Work task: From the line containing "SONAR pin TRIG: RX -> A5" down to the last line of the material, output each line exactly as it appears, excluding pictures.

Material provided:
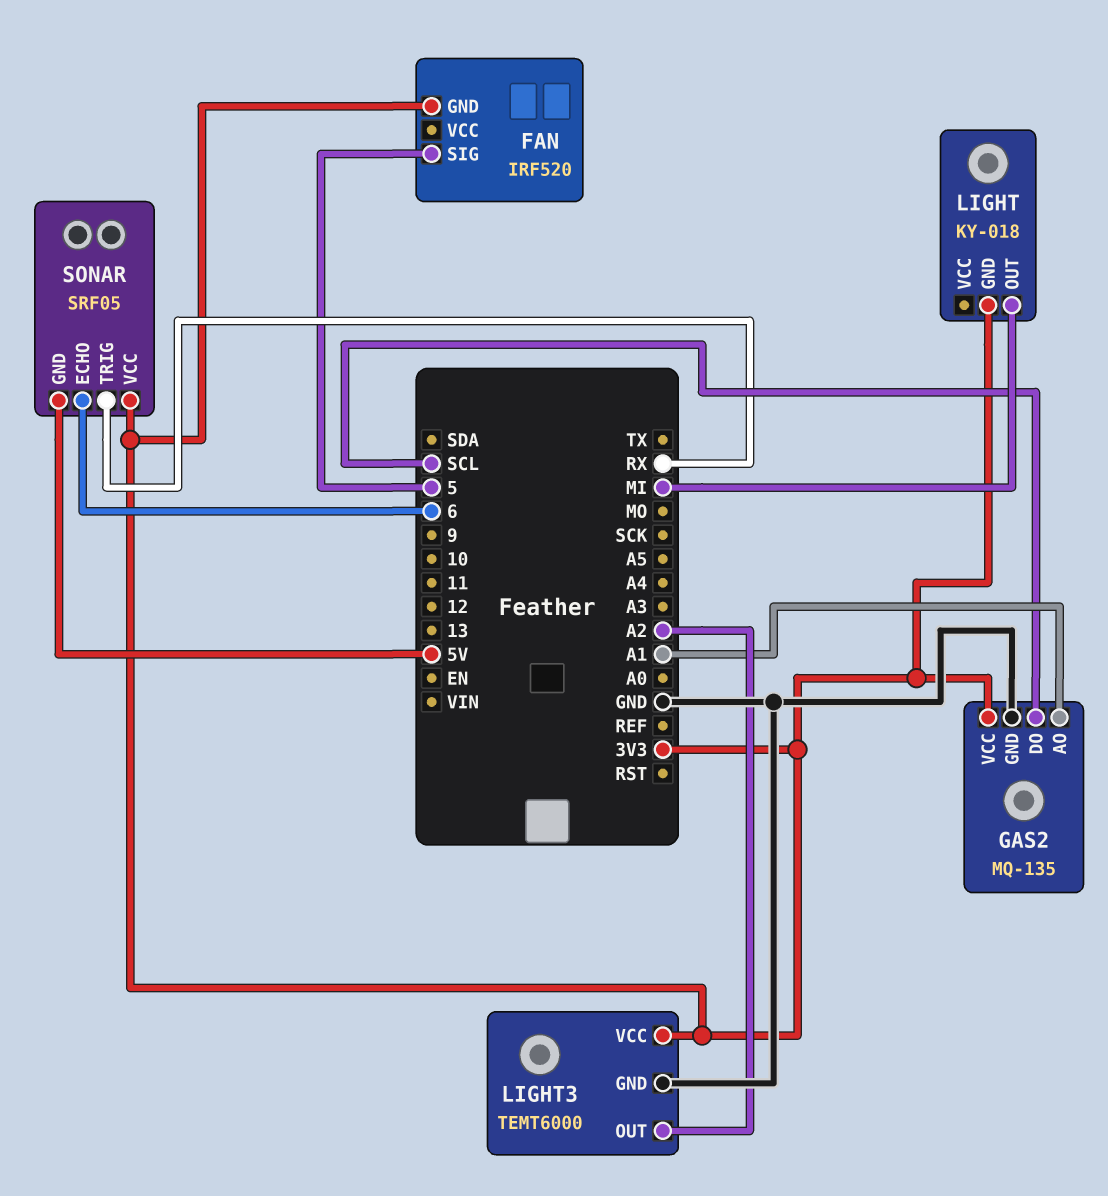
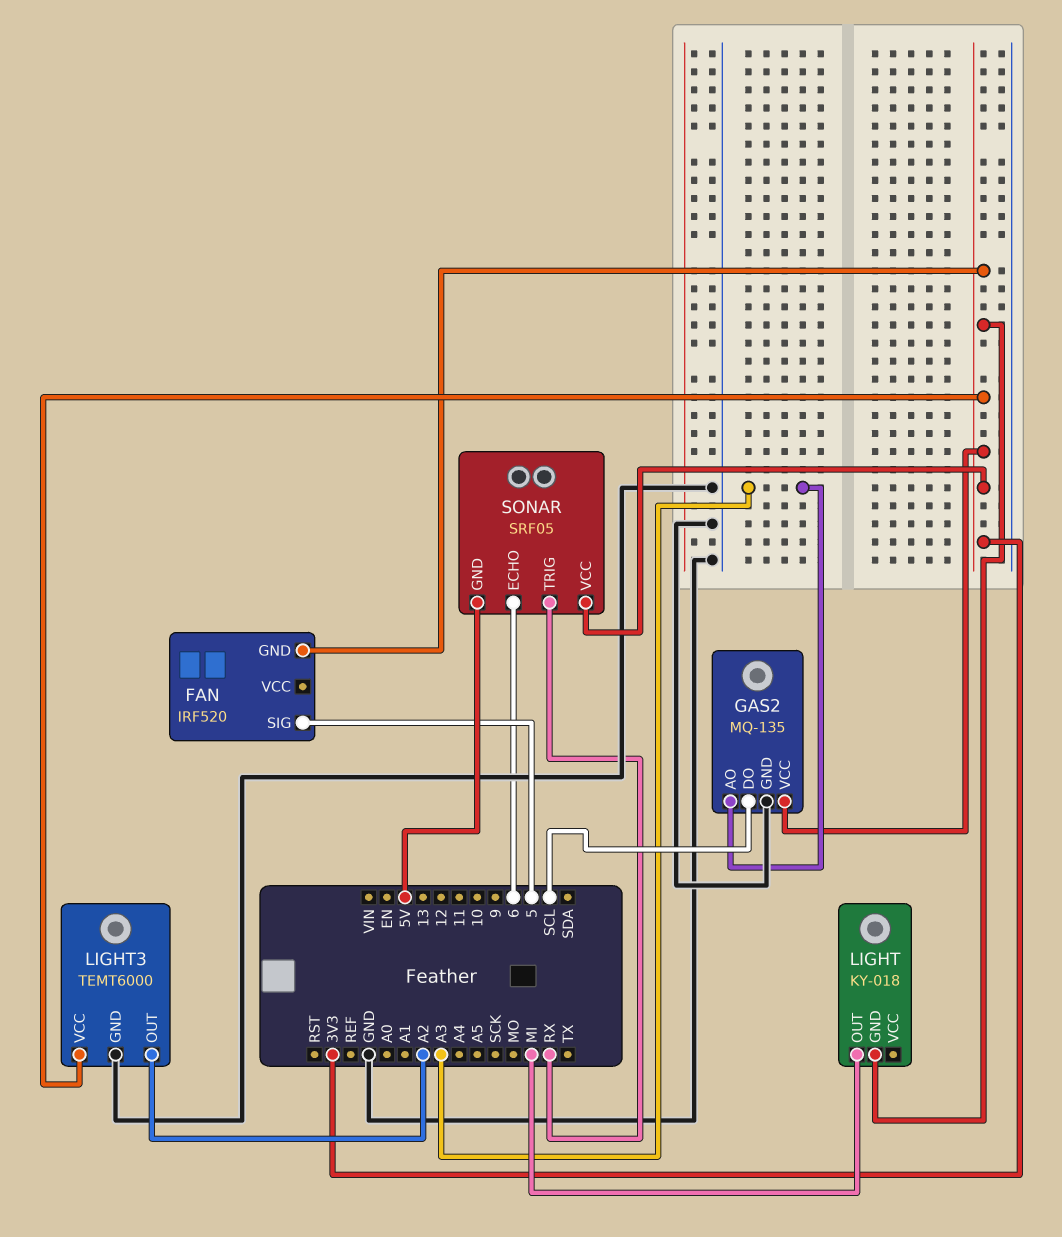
GAS2 pin AO: A1 -> A3

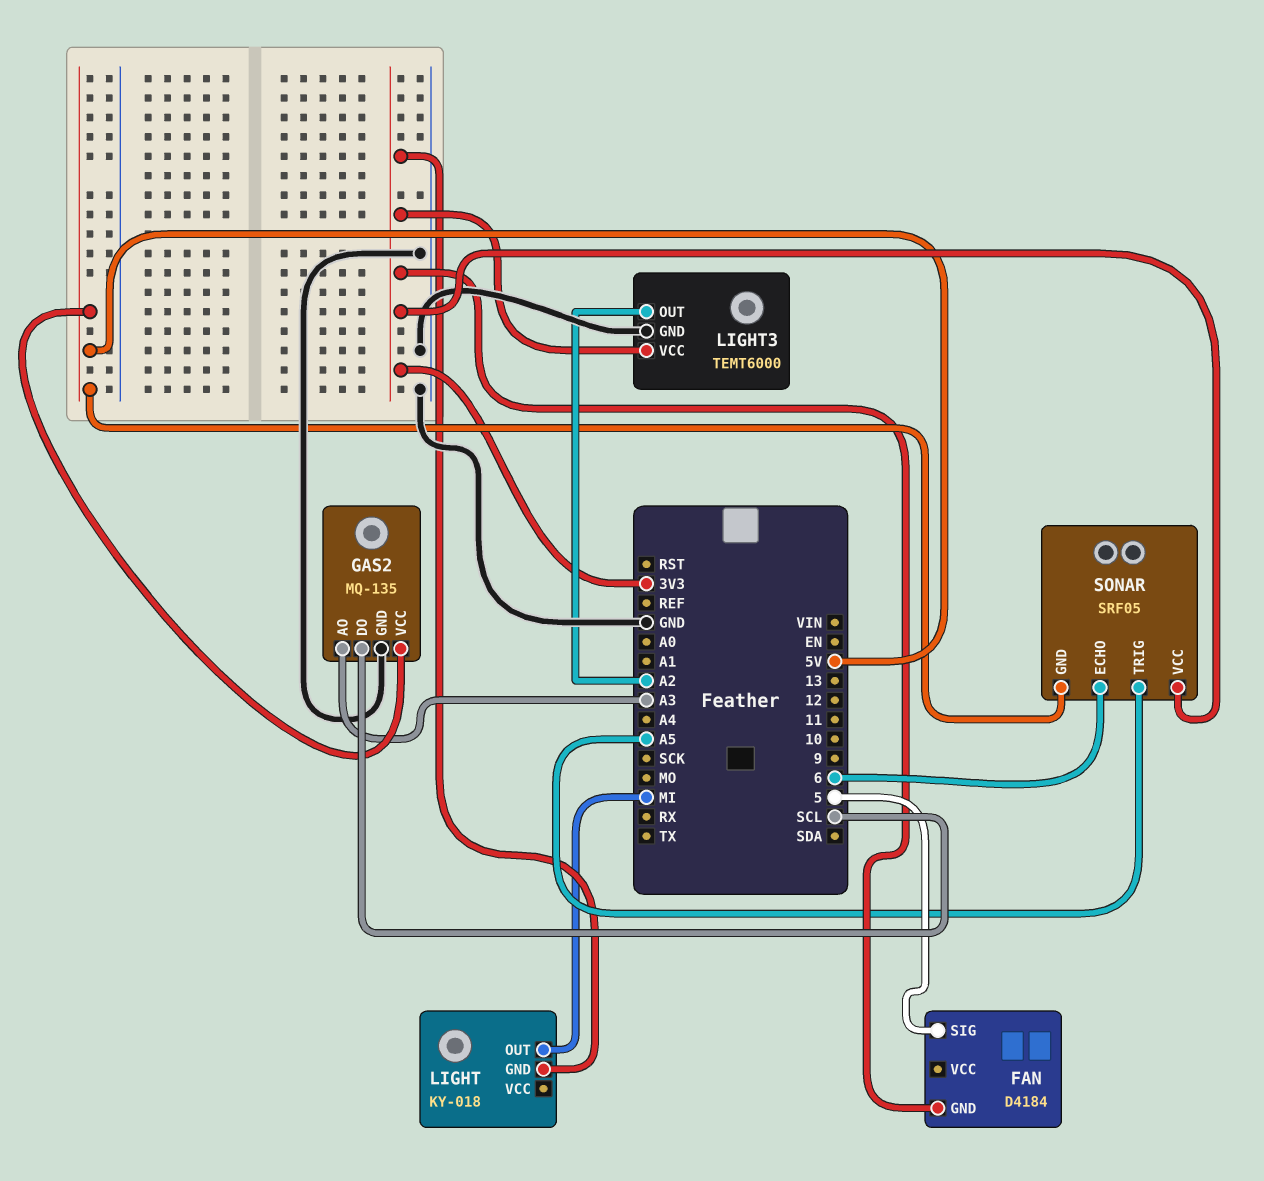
FAN: IRF520 -> D4184
GAS2 pin VCC: 3V3 -> 5V
SONAR pin TRIG: RX -> A5

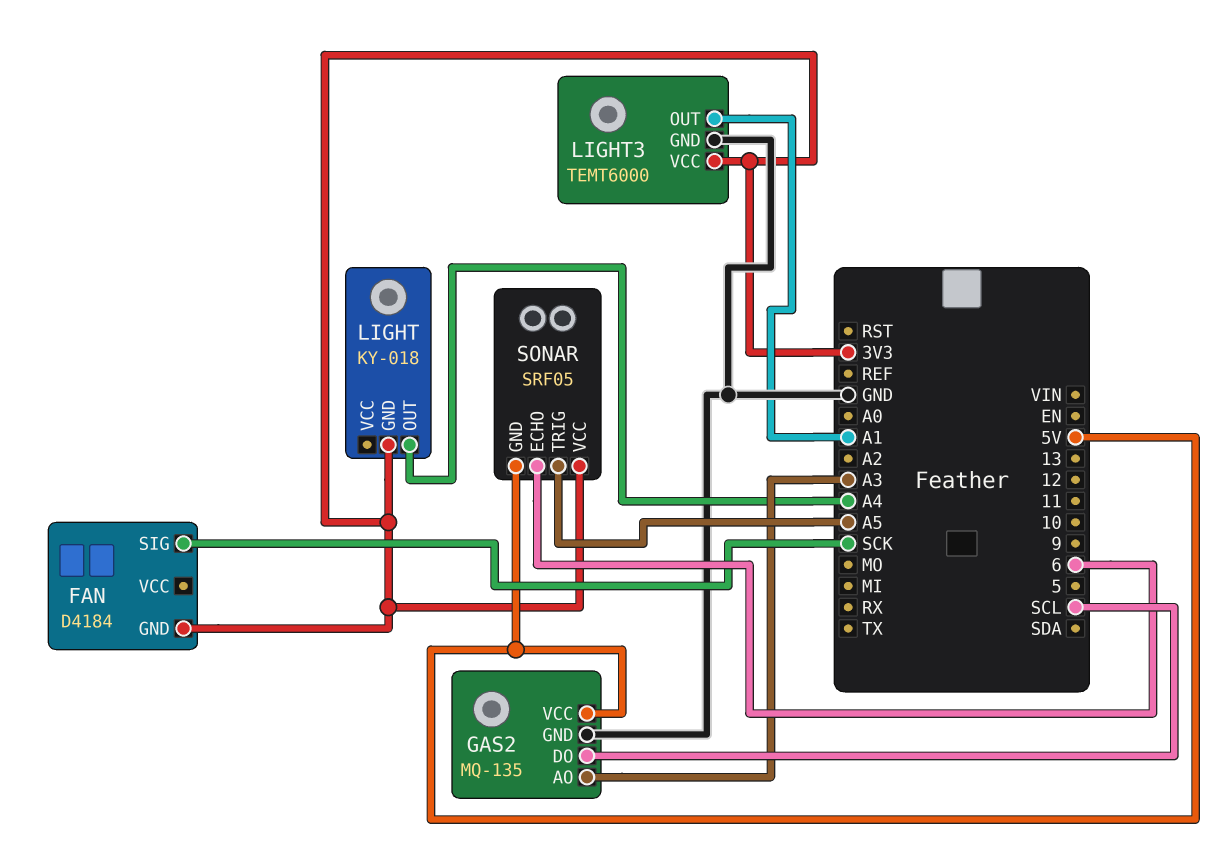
FAN pin SIG: 5 -> SCK
LIGHT pin OUT: MI -> A4
LIGHT3 pin OUT: A2 -> A1

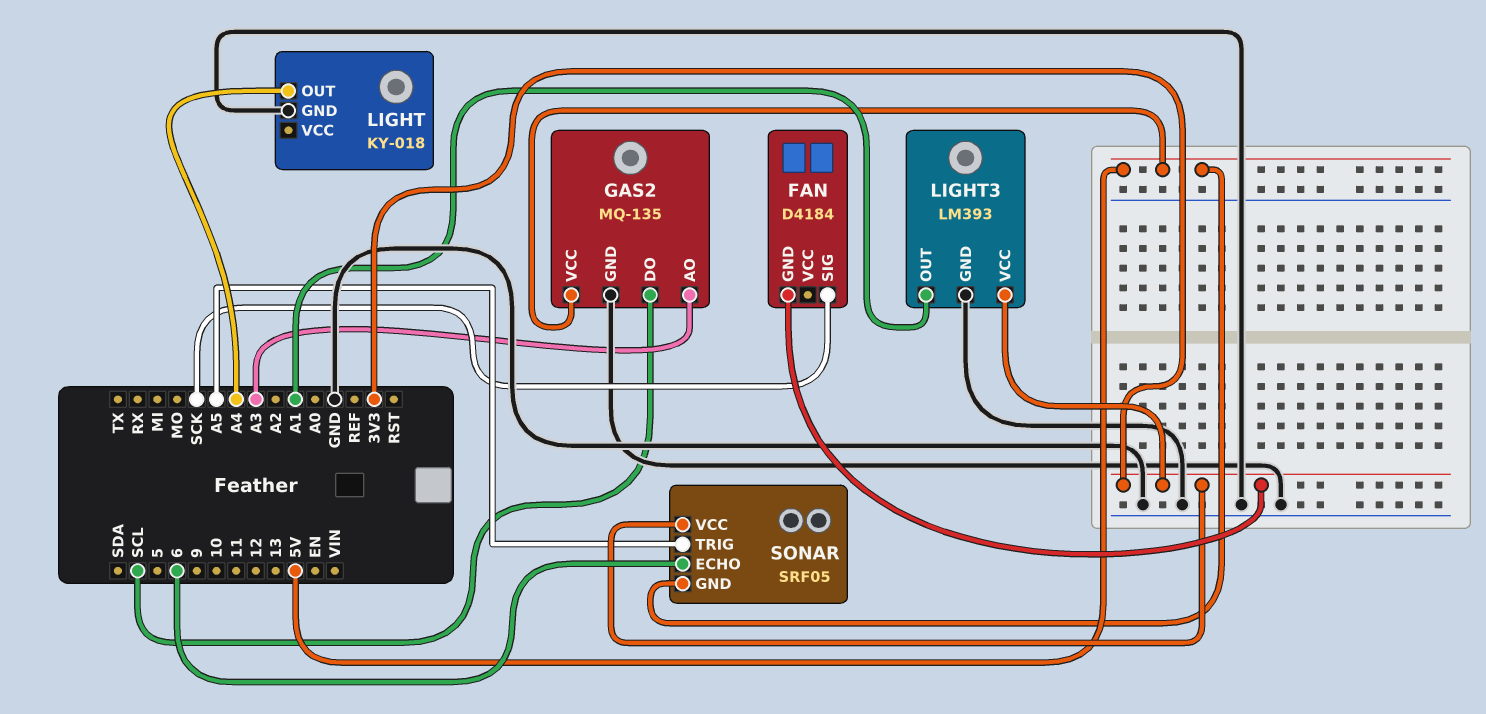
LIGHT pin GND: 3V3 -> GND
LIGHT3: TEMT6000 -> LM393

Task result:
SONAR pin TRIG: RX -> A5

FAN pin SIG: 5 -> SCK
LIGHT pin OUT: MI -> A4
LIGHT3 pin OUT: A2 -> A1

LIGHT pin GND: 3V3 -> GND
LIGHT3: TEMT6000 -> LM393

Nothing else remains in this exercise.